■ **Description of the task**
Each line below from the one containing "in_first: [994, 519]" through the one containing "in_first: [226, 467]" should be output exactly as it stands, and no other line should appear.

■ **Entries provided**
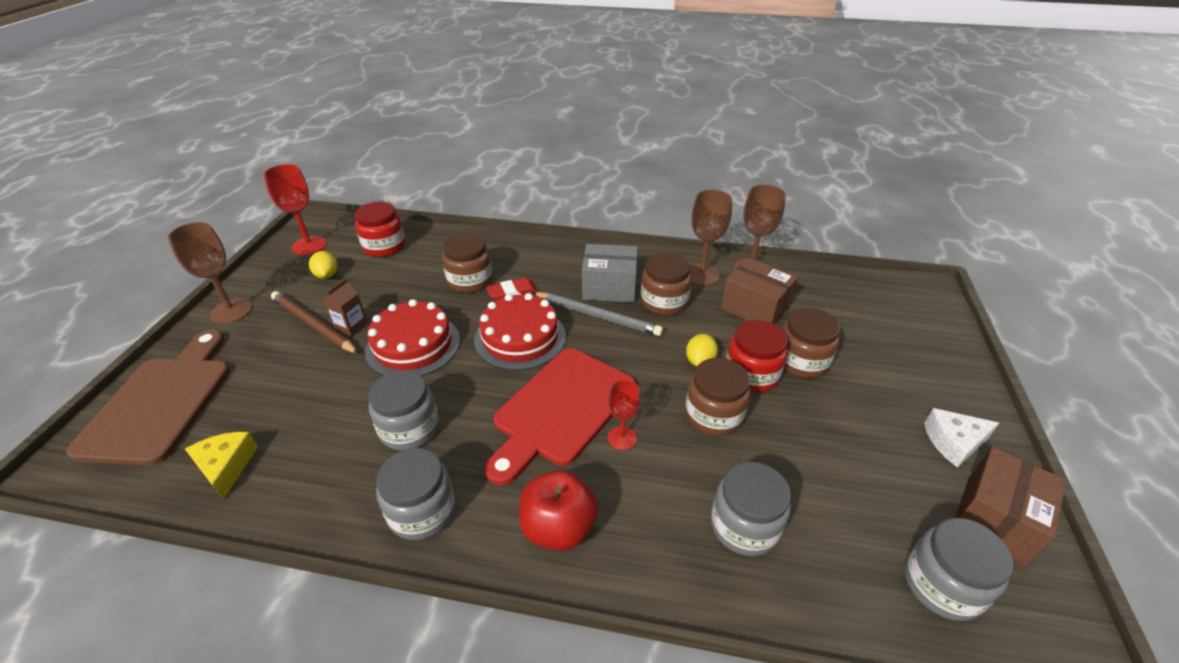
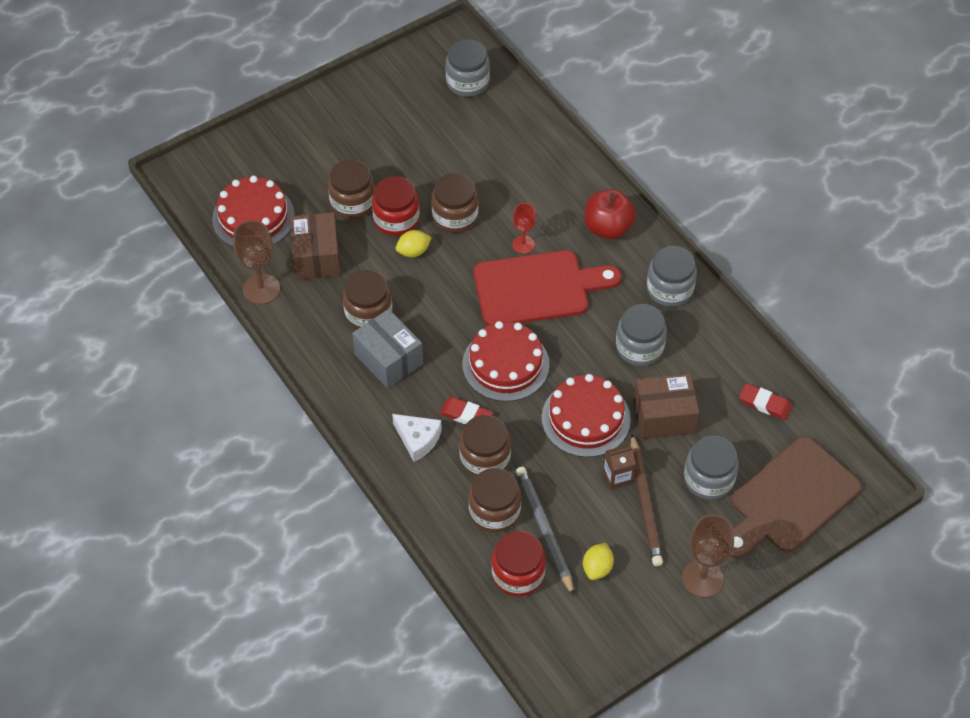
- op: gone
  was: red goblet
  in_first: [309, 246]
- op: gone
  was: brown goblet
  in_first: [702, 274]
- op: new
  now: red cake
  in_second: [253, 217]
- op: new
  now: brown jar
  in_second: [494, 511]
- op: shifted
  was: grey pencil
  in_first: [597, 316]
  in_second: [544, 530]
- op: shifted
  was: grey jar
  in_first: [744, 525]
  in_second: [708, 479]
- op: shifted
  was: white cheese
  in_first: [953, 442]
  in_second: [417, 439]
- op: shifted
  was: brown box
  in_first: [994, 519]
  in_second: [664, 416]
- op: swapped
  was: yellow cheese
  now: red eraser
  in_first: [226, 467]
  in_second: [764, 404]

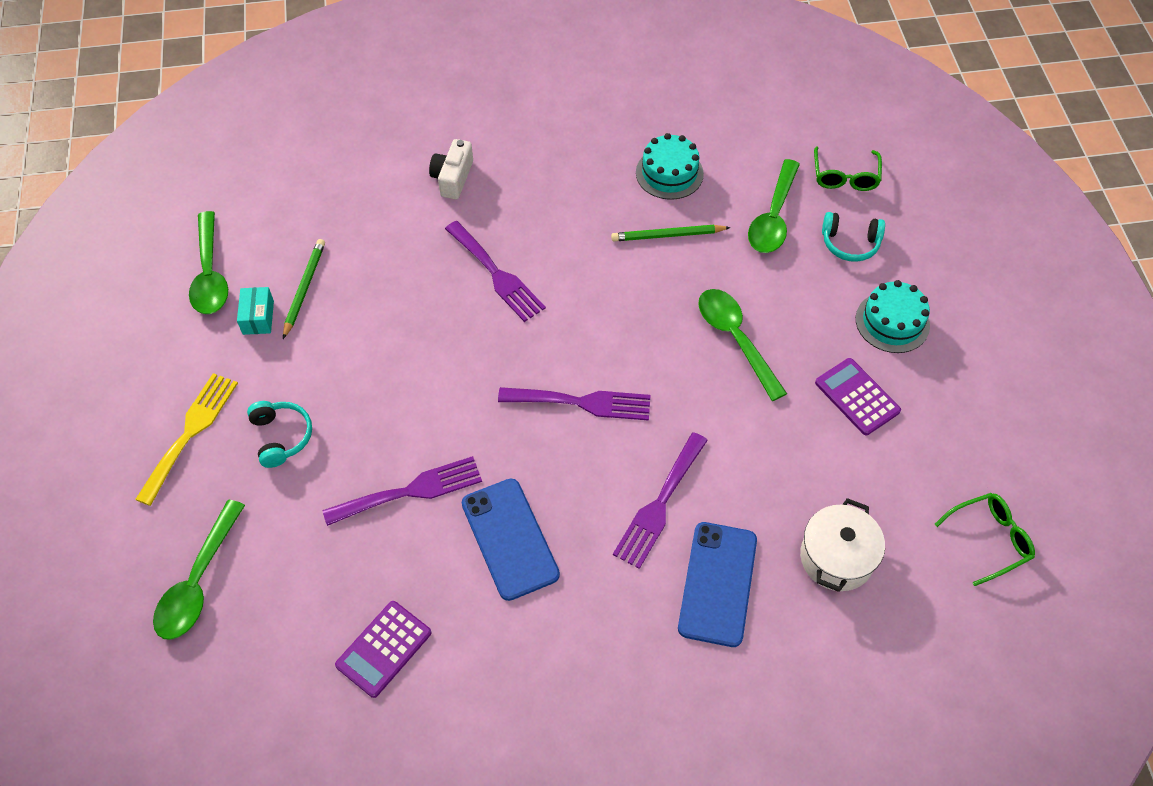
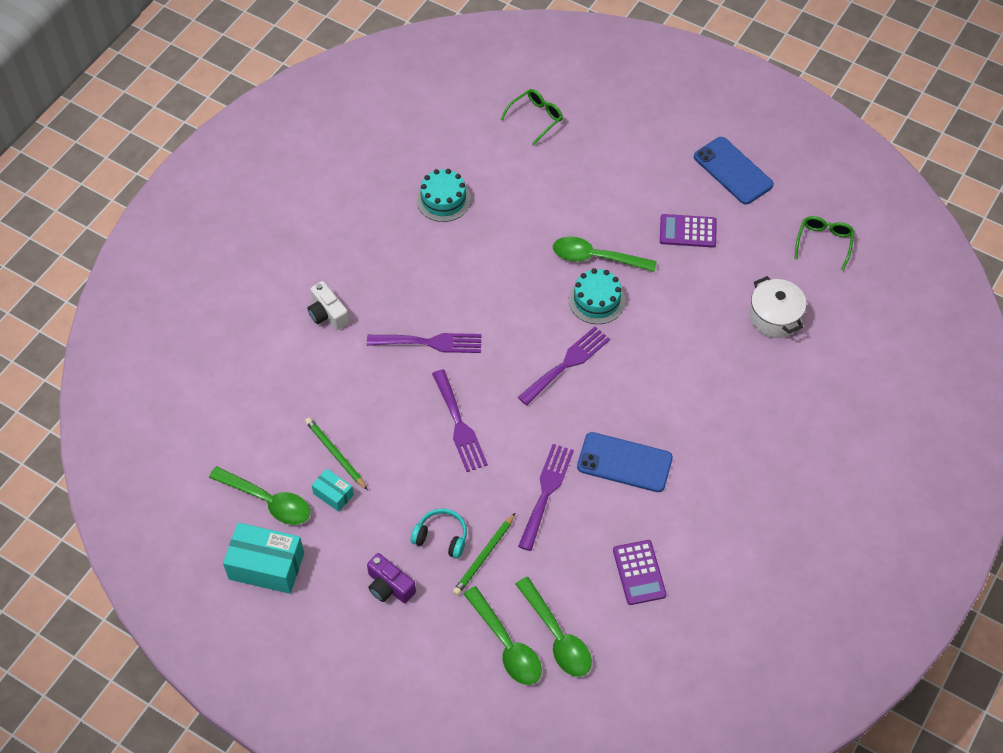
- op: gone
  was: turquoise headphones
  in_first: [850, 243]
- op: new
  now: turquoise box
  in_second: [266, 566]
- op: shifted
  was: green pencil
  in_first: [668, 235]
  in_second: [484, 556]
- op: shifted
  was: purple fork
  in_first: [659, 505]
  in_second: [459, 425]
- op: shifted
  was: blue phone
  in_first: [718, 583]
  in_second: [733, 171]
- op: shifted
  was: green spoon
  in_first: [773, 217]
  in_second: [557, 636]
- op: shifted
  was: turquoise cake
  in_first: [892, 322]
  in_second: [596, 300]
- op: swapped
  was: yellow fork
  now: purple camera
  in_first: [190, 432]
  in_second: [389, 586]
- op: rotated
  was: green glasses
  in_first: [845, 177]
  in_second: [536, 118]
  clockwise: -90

---

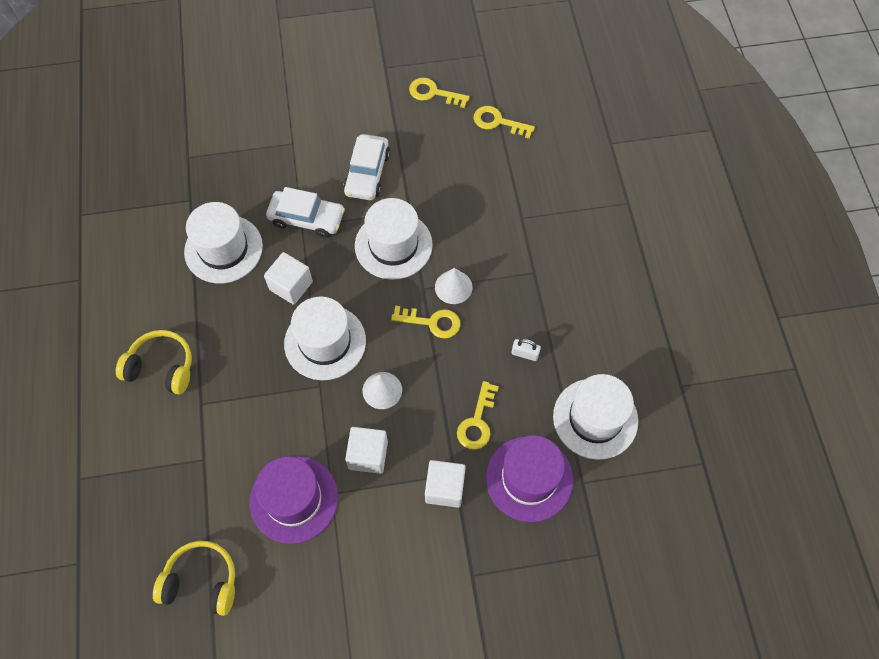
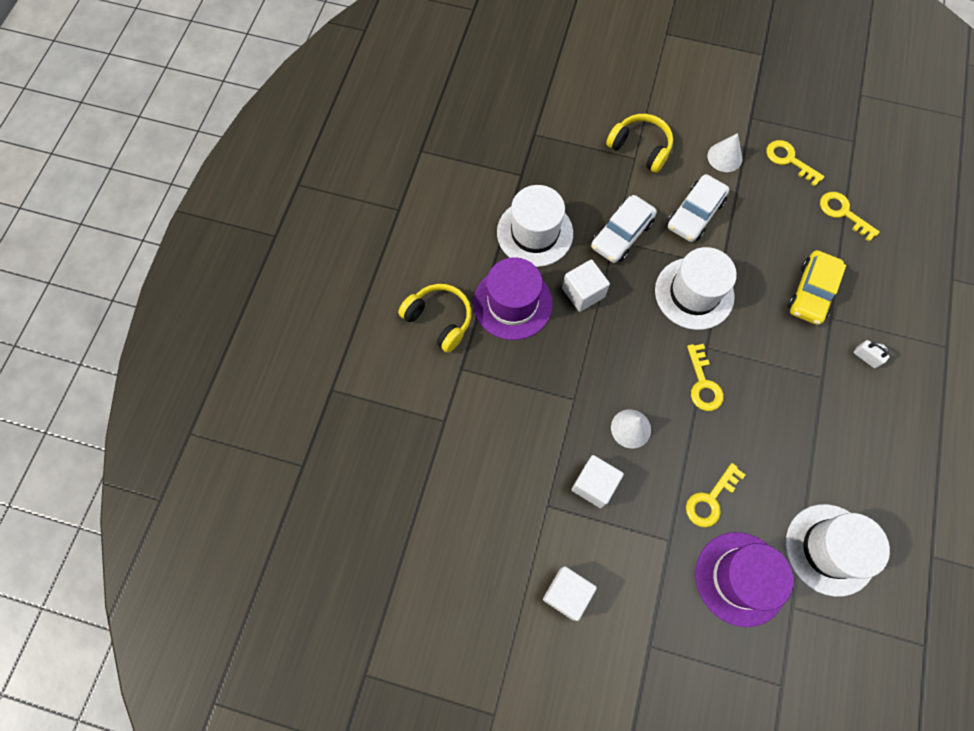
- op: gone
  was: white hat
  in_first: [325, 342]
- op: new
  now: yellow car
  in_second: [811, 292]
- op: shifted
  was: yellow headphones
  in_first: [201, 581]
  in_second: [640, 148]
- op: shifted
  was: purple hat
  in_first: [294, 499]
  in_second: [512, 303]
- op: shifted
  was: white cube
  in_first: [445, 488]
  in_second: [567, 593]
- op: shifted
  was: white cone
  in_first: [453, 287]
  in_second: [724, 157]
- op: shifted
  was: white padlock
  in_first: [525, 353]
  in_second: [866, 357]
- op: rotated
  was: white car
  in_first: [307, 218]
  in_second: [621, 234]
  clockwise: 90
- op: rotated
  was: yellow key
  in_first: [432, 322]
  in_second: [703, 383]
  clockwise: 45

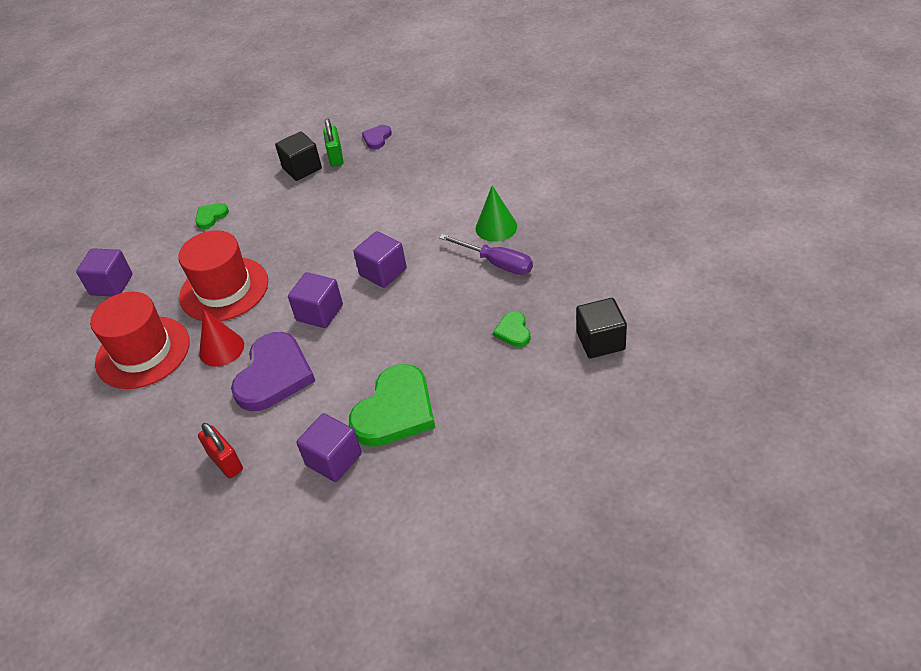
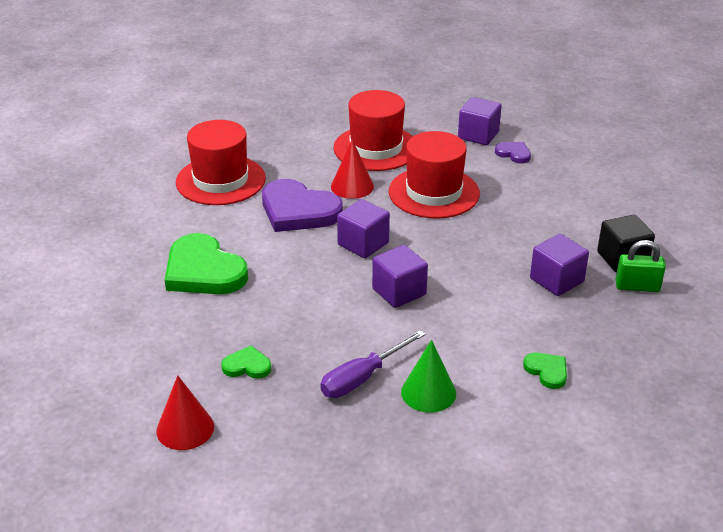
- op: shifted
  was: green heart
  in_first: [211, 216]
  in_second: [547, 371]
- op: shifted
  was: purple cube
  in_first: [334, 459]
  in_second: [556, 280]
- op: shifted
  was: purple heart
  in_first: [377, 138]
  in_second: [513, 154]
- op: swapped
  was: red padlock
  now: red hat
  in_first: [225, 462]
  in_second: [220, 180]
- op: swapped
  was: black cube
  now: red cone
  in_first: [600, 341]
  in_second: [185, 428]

■ **Written response**
  in_first: [994, 519]
  in_second: [664, 416]
- op: swapped
  was: yellow cheese
  now: red eraser
  in_first: [226, 467]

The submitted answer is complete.